#### RECORD DEL DATASET
-.-.-
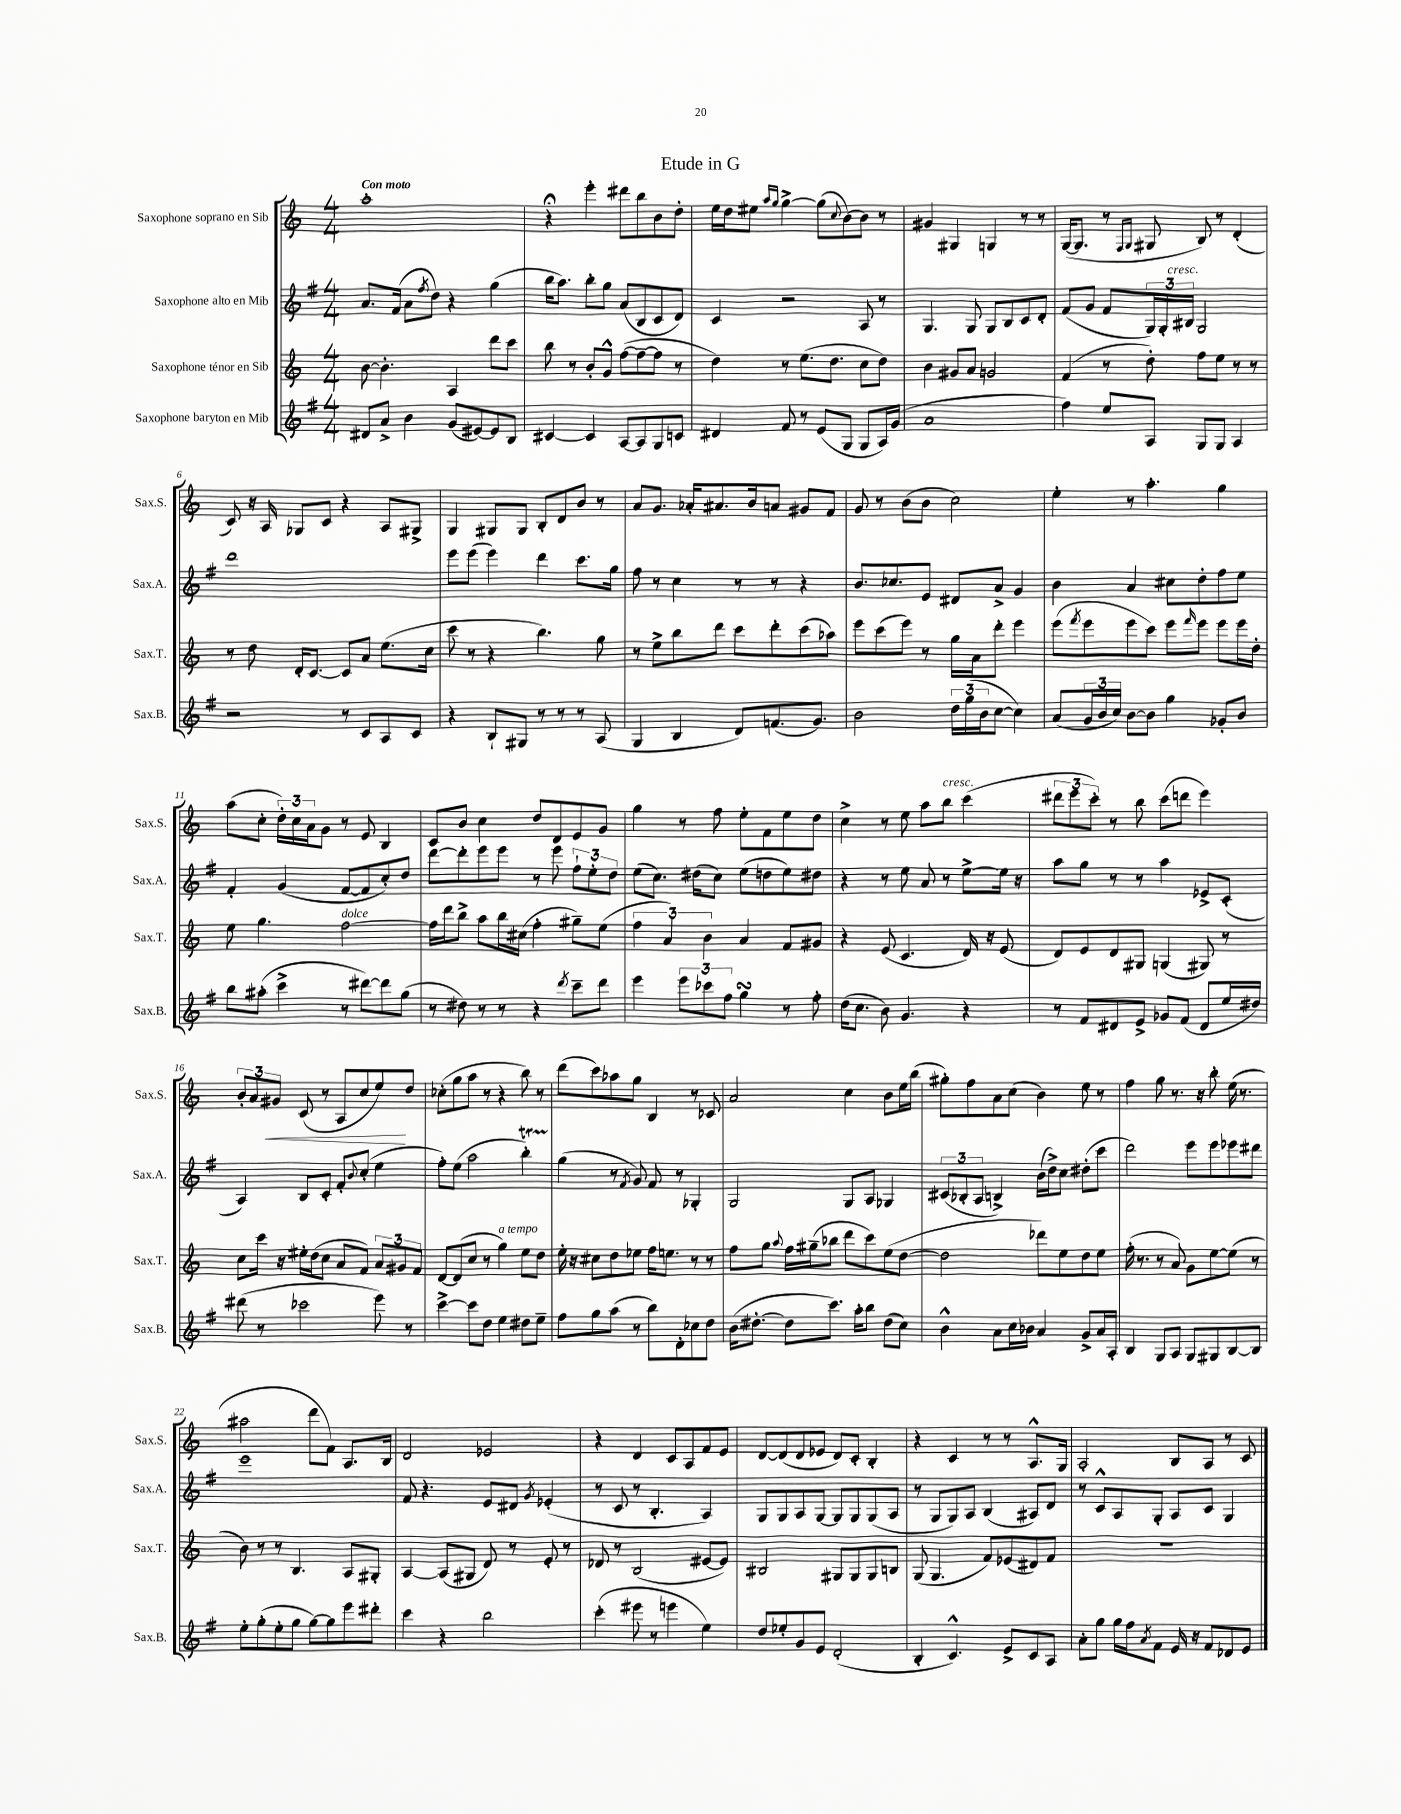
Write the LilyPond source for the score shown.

\header { title = "Etude in G" }
<<
\new StaffGroup <<
\new Staff = "s0" \with { instrumentName = "Saxophone soprano en Sib" shortInstrumentName = "Sax.S." } {
    \clef treble \key c \major \numericTimeSignature \time 4/4 \tempo "Con moto"
    a''1-. |
    r4\fermata e'''4-. dis'''8 b''8 b'8 d''8-. |
    e''16 d''16 eis''8 \grace { a''16 g''16 } g''4~-> g''8( \appoggiatura { c''8 } b'8~) b'8 r8 |
    gis'4 gis4 g4 r8 r8 |
    g16~( g8. r8 \grace { f16 g16 } gis8 b8) r8 d'4-.( |
    c'8) r16 a16 ges8 c'8 r4 a8 gis8-> |
    g4 gis8 gis8 b8-. d'8 b'8 r8 |
    a'8 g'8. aes'16-. ais'8. b'16 a'8 gis'8 f'8 |
    g'8 r8 b'8( b'8 c''2) |
    e''4-. r8 a''4.-. g''4 |
    a''8( c''8-. \tuplet 3/2 { d''16-.) c''16 a'16 } g'8 r8 e'8 b4 |
    c'8 b'8 c''4 d''8 d'8 e'8 g'8 |
    g''4 r8 f''8 e''8-. f'8 e''8 d''8 |
    c''4-> r8 e''8 a''8 b''8^\markup { \italic "cresc." } c'''4( |
    \tuplet 3/2 { dis'''8 e'''8 c'''8-.) } r8 b''8 c'''8( d'''8 e'''4) |
    \tuplet 3/2 { b'8-. a'8 gis'8\< } c'8( r8 a8 c''8 e''8\!) d''8 |
    ces''8-.( g''8 a''8 r8 r4 b''8) r8 |
    d'''8( c'''8) aes''8 g''8 b4 r8 ces'8 |
    a'2 c''4 b'8 e''16 b''16( |
    gis''8-.) f''8 a'8 c''8( b'4) e''8 r8 |
    f''4 g''8 r8. r16 b''8-. e''16( r8. |
    ais''2 d'''8 f'8) a8. b16 |
    d'2 ees'2 |
    r4 d'4 c'8 a8 f'8 e'8 |
    d'8~ d'8( d'8 ees'8 d'8) c'8-. b4-. |
    r4 c'4 r8 r8 a8.-^ g16 |
    a2-. b8 a8 r8 c'8 \bar "|." |
}
\new Staff = "s1" \with { instrumentName = "Saxophone alto en Mib" shortInstrumentName = "Sax.A." } {
    \clef treble \key g \major \numericTimeSignature \time 4/4
    a'8. fis'16( a'8 \acciaccatura { fis''8 } d''8) r4 g''4( |
    b''16 a''8.) b''8-. g''8 a'8( b8 c'8 d'8) |
    c'4 r2 a8 r8 |
    g4. g8 g8 b8 c'8 d'8-. |
    fis'8( g'8 fis'8 \tuplet 3/2 { g16) g16-. bis16^\markup { \italic "cresc." } } g2 |
    d'''1 |
    e'''8 e'''8( e'''4) d'''4 c'''8. g''16 |
    fis''8 r8 c''4 r8 r8 r4 |
    b'8. ces''8. e'8 dis'8 a'8-> g'4 |
    b'4 a'4 cis''8 d''8-. fis''8 e''8 |
    fis'4-. g'4( fis'8~ fis'8 c''8-.) d''8 |
    d'''8~ d'''8-. e'''8 e'''8 r8 e'''8 \tuplet 3/2 { fis''8-! e''8-. d''8 } |
    e''8( c''8.) dis''16( c''8) e''8( d''8 e''8) dis''8 |
    r4 r8 e''8 a'8 r8 e''8~-> e''16 r16 |
    a''8 g''8 r8 r8 a''4 ees'8-> c'8-.( |
    a4) b8 c'8-. fis'8-. \appoggiatura { b'8 } c''8-.( e''4 |
    fis''8-.) e''8( a''2 b''4-.\startTrillSpan) |
    g''4\stopTrillSpan( r8 \acciaccatura { fis'8 } g'8) fis'8 r8 ges4-. |
    g2 g8 a8 ges4 |
    \tuplet 3/2 { cis'8( bes8-. a8 } b4->) b'16( d''16->) c''8 dis''8-.( c'''8 |
    d'''2) e'''8 e'''8 ees'''8 dis'''8 |
    e'''1 |
    fis'8 r4. e'8 dis'8 \acciaccatura { g'8 } ees'4-.( |
    r8 c'8 r8 b4.-. a4) |
    g8 g8 a8 g8~ g8 g8 g8( a8 |
    r8 g8 g8) a8 b4( ais8) d'8 |
    r8 c'8-^ a8 g8-. a8 c'8 g4 \bar "|." |
}
\new Staff = "s2" \with { instrumentName = "Saxophone ténor en Sib" shortInstrumentName = "Sax.T." } {
    \clef treble \key c \major \numericTimeSignature \time 4/4
    b'8~ b'4.-. a4 d'''8 c'''8 |
    b''8 r8 b'8-. g'8-^ f''8~( f''8~-- f''8 r8 |
    d''4) r8 e''8.( d''8. c''8 d''8) |
    b'4 gis'8 a'8 g'2 |
    f'4( r8 d''8-.) f''8 e''8 r8 r8 |
    r8 d''8 d'16-. c'8.~ c'8 a'8 e''8.( c''16 |
    c'''8 r8 r4 b''4.) g''8 |
    r8 e''8-> b''8 d'''8 c'''8 d'''8-. c'''8( aes''8) |
    e'''8 c'''8( e'''8) r8 g''16 a'16 d'''8-. e'''4 |
    e'''8( \acciaccatura { f'''8 } e'''8 e'''8 c'''8) e'''8 \grace { f'''16 } e'''8 e'''8 e'''16 d''16-. |
    e''8 g''4. f''2~^\markup { \italic "dolce" } |
    f''16 d'''16 b''8-> a''8 b''16 cis''16( f''4-. gis''8--) e''8( |
    \tuplet 3/2 { f''4 a'4) b'4 } a'4 f'8 gis'8 |
    r4 e'8( c'4. d'16) r16 e'8( |
    d'8) e'8 d'8 gis8 g4( gis8) r8 |
    c''8 c'''16 r16 eis''16-. d''16( c''8 a'8 f'8) \tuplet 3/2 { a'8 gis'8 f'8 } |
    d'8~ d'8( c''8 r8 g''4^\markup { \italic "a tempo" }) e''8 d''8 |
    e''16-. r16 cis''8 d''8 ees''8 f''16 e''8. r8 r8 |
    f''8 g''8 \appoggiatura { a''8 } f''16 gis''16--( bes''8 d'''8 c'''8) e''8( d''8~ |
    d''2 des'''8) e''8 d''8 e''8 |
    f''16-.( r8. r8 a'8) g'8 e''8~ e''8( r8 |
    b'8) r8 r8 b4. a8 gis8-. |
    a4~ a8( gis8 d'8) r8 e'8-. r8 |
    des'8 r8 b2( eis'8~ eis'8) |
    bis2 gis8 gis8 gis8 b8 |
    g8( g4. f'8) ees'8( dis'8) f'8 |
    R1 \bar "|." |
}
\new Staff = "s3" \with { instrumentName = "Saxophone baryton en Mib" shortInstrumentName = "Sax.B." } {
    \clef treble \key g \major \numericTimeSignature \time 4/4
    dis'8 a'8-> b'4 g'8( eis'8~) eis'8 b8 |
    cis'4~ cis'4 a8~ a8 g8 c'8 |
    dis'4 fis'8 r8 e'8( g8 g8 a16) g'16( |
    a'1 |
    fis''4) e''8 a8 g8 g8 a4 |
    r2 r8 c'8 a8 c'8 |
    r4 b8-! gis8 r8 r8 r8 a8( |
    g4 b4 d'8) f'8.( g'8.) |
    b'2 \tuplet 3/2 { d''16 g''16( b'16 } c''8~ c''4) |
    a'8( \tuplet 3/2 { g'16 b'16 c''16) } b'8~ b'8 g''4 ges'8-. b'8 |
    b''8 ais''8-.( c'''4-> r8 dis'''8~) dis'''8 g''8( |
    r8 dis''8) r8 r8 r4 \acciaccatura { d'''8 } c'''8-- d'''8 |
    e'''4 \tuplet 3/2 { e'''8 ces'''8 fis''8 } g''4\turn r8 fis''8-. |
    d''16( c''8. b'8) g'4. r4 |
    r8 fis'8 dis'8 e'8-> ges'8 fis'8( dis'8 e''16 dis''16) |
    dis'''8( r8 ces'''2 e'''8) r8 |
    c'''4~-> c'''8 d''8 e''4 dis''8 e''8-- |
    fis''8 g''8 a''8( r8 b''8) d'8-. ces''8 d''8 |
    b'16( dis''8.~-. dis''8 c'''8.) a''16-. b''8 dis''8( c''8) |
    b'4-^ a'8 c''16 bes'16 a'4 g'8-> a'16 a16-. |
    b4 g8 a8 g8 gis8 b8~ b8 |
    e''8-. g''8-.( e''8-. g''8 g''8~) g''8 e'''8 dis'''8-. |
    c'''4 r4 b''2 |
    c'''4-.( eis'''8 r8 e'''4 e''4) |
    d''8 ees''8-. g'8 e'8 d'2-.( |
    b4-. c'4.-^) e'8-> c'8 a8 |
    a'8-. g''8 g''16 fis''16 \acciaccatura { a'8 } fis'8 e'16 r16 fis'8 des'8 e'8 \bar "|." |
}
>>
>>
-.-.-
#### OBIETTIVO
Mostra tutte le righe dei dati riportati sopra che contengono la parola "clef", distinguendo tra maiuscole e minuscole.

#### RISPOSTA AL COMPITO
    \clef treble \key c \major \numericTimeSignature \time 4/4 \tempo "Con moto"
    \clef treble \key g \major \numericTimeSignature \time 4/4
    \clef treble \key c \major \numericTimeSignature \time 4/4
    \clef treble \key g \major \numericTimeSignature \time 4/4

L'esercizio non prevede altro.